• What you are asked to do
What you produce should be an exact transcription of the data, minus any pictures.

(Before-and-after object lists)
⟨

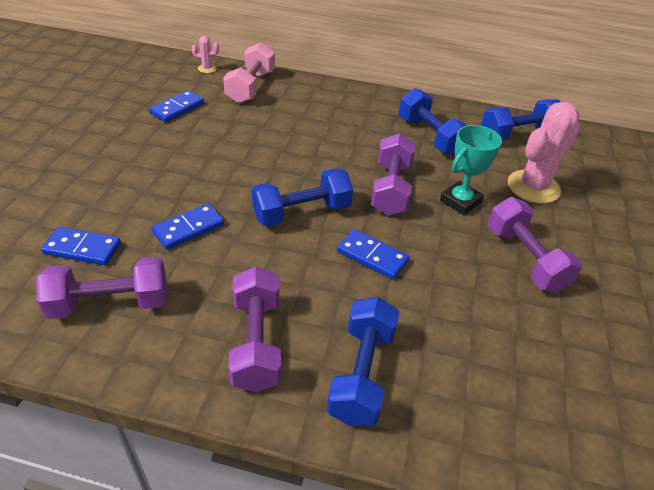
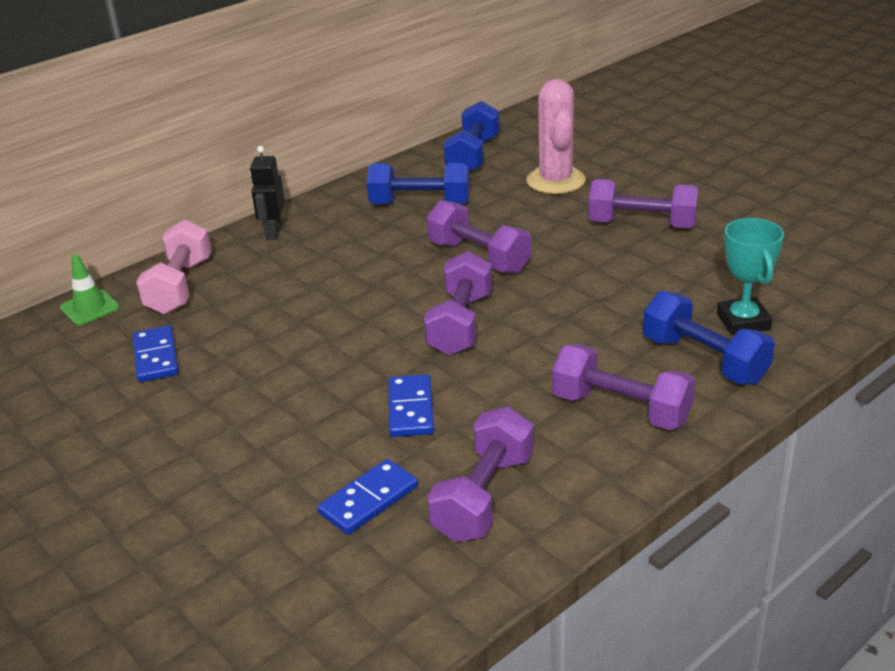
camera: 50 degrees left, 10 degrees down
(207, 69) = (90, 308): pink cactus -> green traffic cone
(251, 87) = (180, 286): pink dumbbell -> pink dumbbell turned 45 degrees clockwise
(302, 213) = (460, 324): blue dumbbell -> purple dumbbell
(336, 94) = (273, 232): none -> black robot
(372, 256) = (565, 303): blue domino -> none
(460, 201) = (537, 226): turquoise trophy -> turquoise trophy (743, 321)

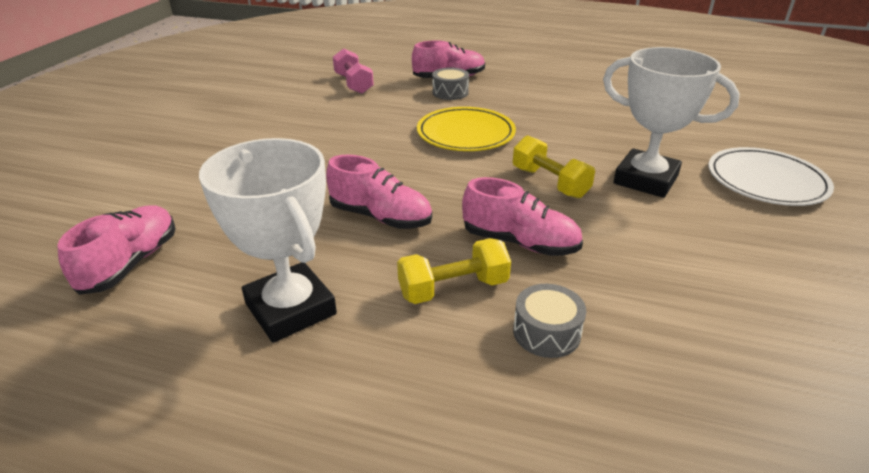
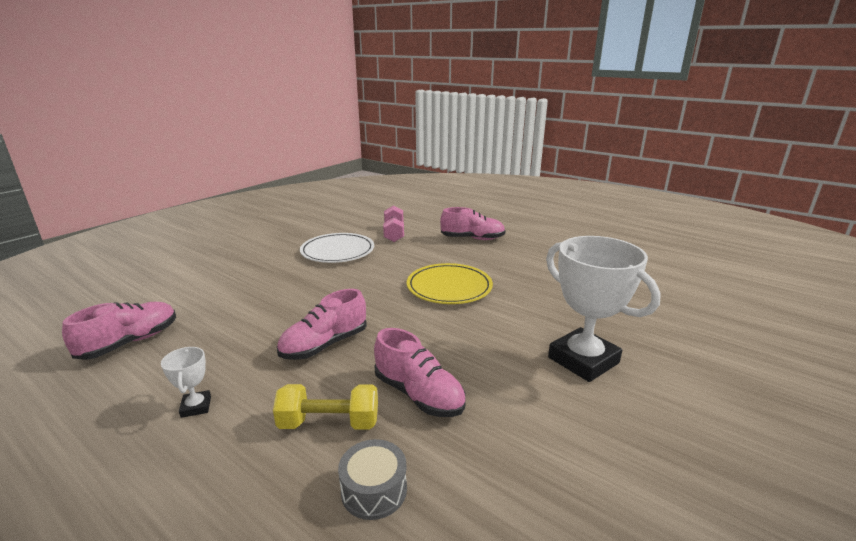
camera: 20 degrees right, 10 degrees down
(291, 309) = (196, 407): white trophy -> white trophy, size x0.44
(380, 217) = (325, 345): pink shoe -> pink shoe turned 90 degrees clockwise
(450, 92) = (464, 251): grey drum -> none
(549, 182) = (488, 344): yellow dumbbell -> none
(766, 181) = (716, 388): white plate -> white plate (337, 251)

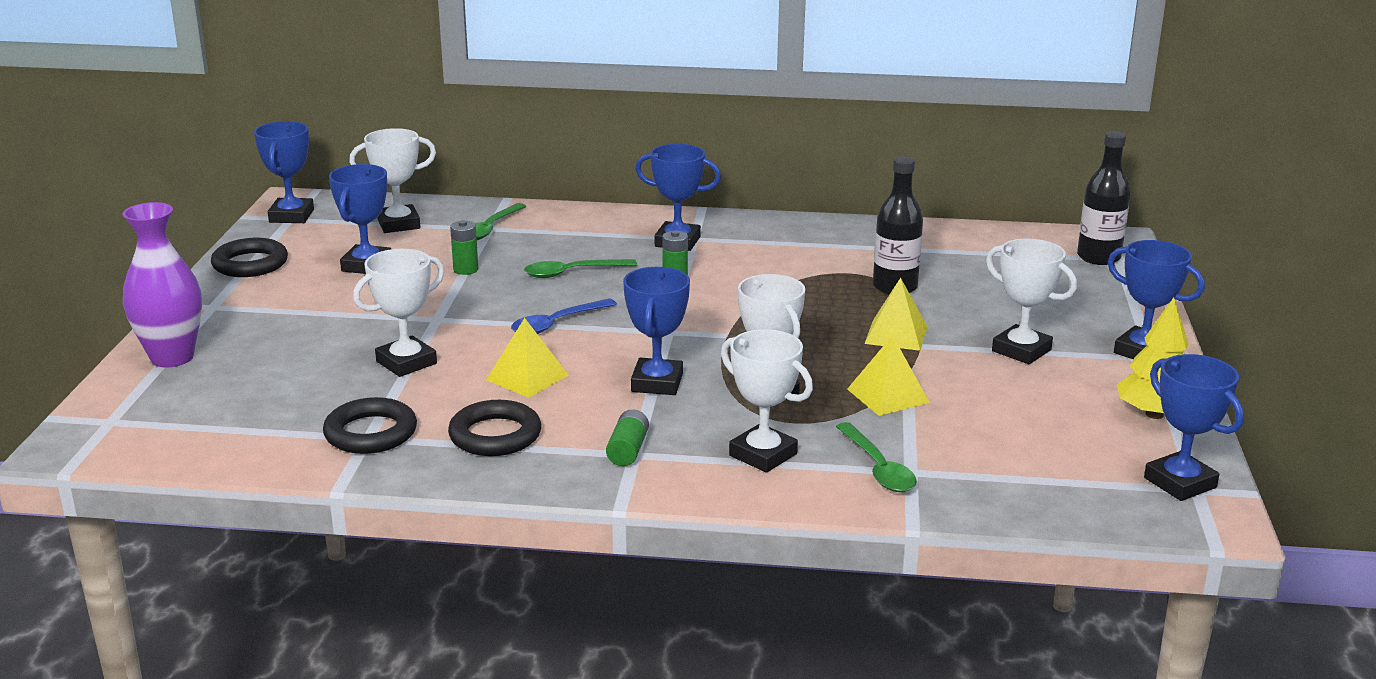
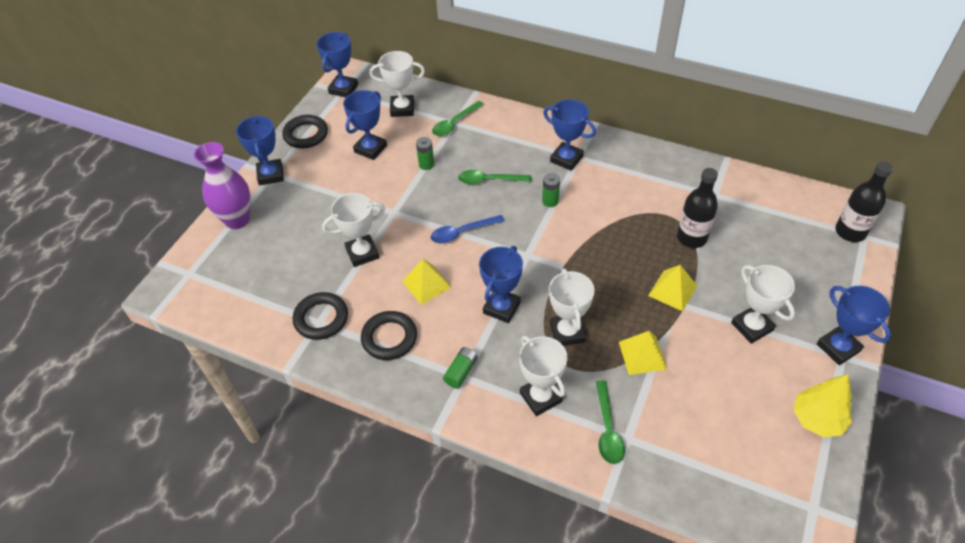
camera: 20 degrees right, 25 degrees up
(1180, 483) = (804, 498): blue trophy -> blue trophy (270, 175)

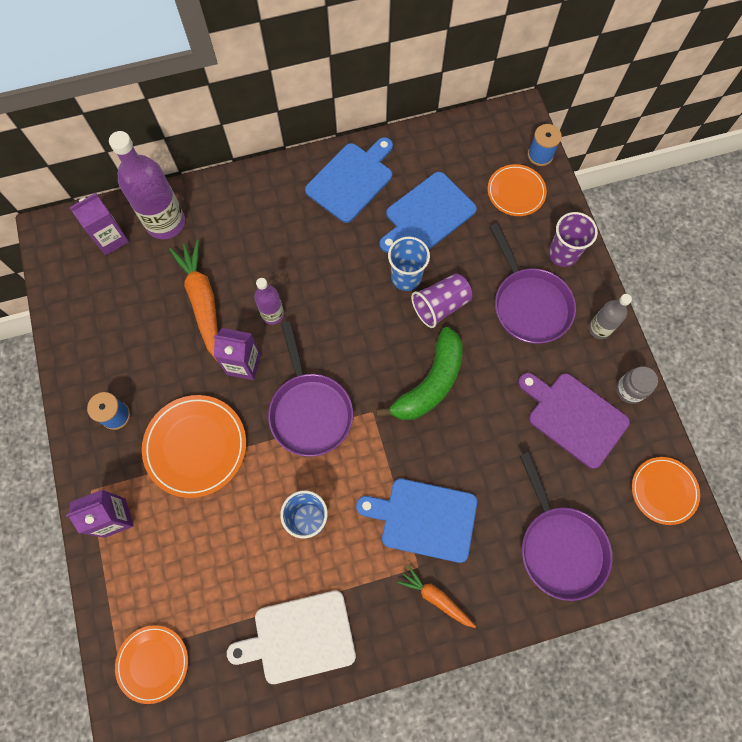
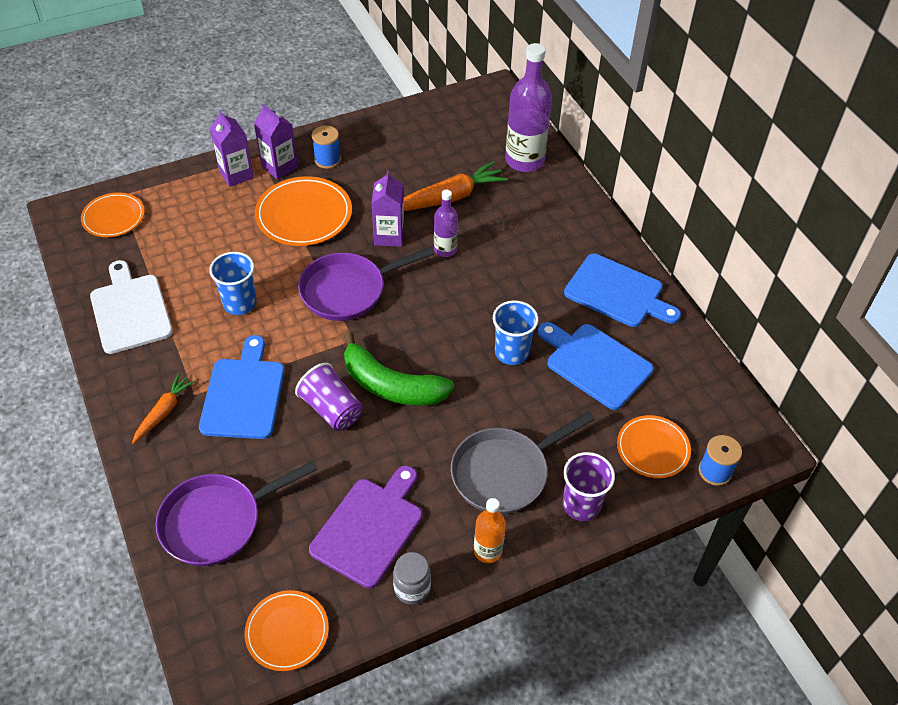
camera: 80 degrees right, 20 degrees down
(111, 239) = (498, 128): purple carton -> purple carton (279, 167)
(440, 306) = (484, 386): purple cup -> purple cup (331, 409)
(529, 304) = (504, 472): purple pan -> grey pan
(599, 329) = (488, 550): grey bottle -> orange bottle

⟩

• Task output
camera: 50 degrees left, 10 degrees down
(207, 69) = (90, 308): pink cactus -> green traffic cone
(251, 87) = (180, 286): pink dumbbell -> pink dumbbell turned 45 degrees clockwise
(302, 213) = (460, 324): blue dumbbell -> purple dumbbell
(336, 94) = (273, 232): none -> black robot
(372, 256) = (565, 303): blue domino -> none
(460, 201) = (537, 226): turquoise trophy -> turquoise trophy (743, 321)

camera: 20 degrees right, 10 degrees down
(291, 309) = (196, 407): white trophy -> white trophy, size x0.44
(380, 217) = (325, 345): pink shoe -> pink shoe turned 90 degrees clockwise
(450, 92) = (464, 251): grey drum -> none
(549, 182) = (488, 344): yellow dumbbell -> none
(766, 181) = (716, 388): white plate -> white plate (337, 251)

camera: 20 degrees right, 25 degrees up
(1180, 483) = (804, 498): blue trophy -> blue trophy (270, 175)

camera: 80 degrees right, 20 degrees down
(111, 239) = (498, 128): purple carton -> purple carton (279, 167)
(440, 306) = (484, 386): purple cup -> purple cup (331, 409)
(529, 304) = (504, 472): purple pan -> grey pan
(599, 329) = (488, 550): grey bottle -> orange bottle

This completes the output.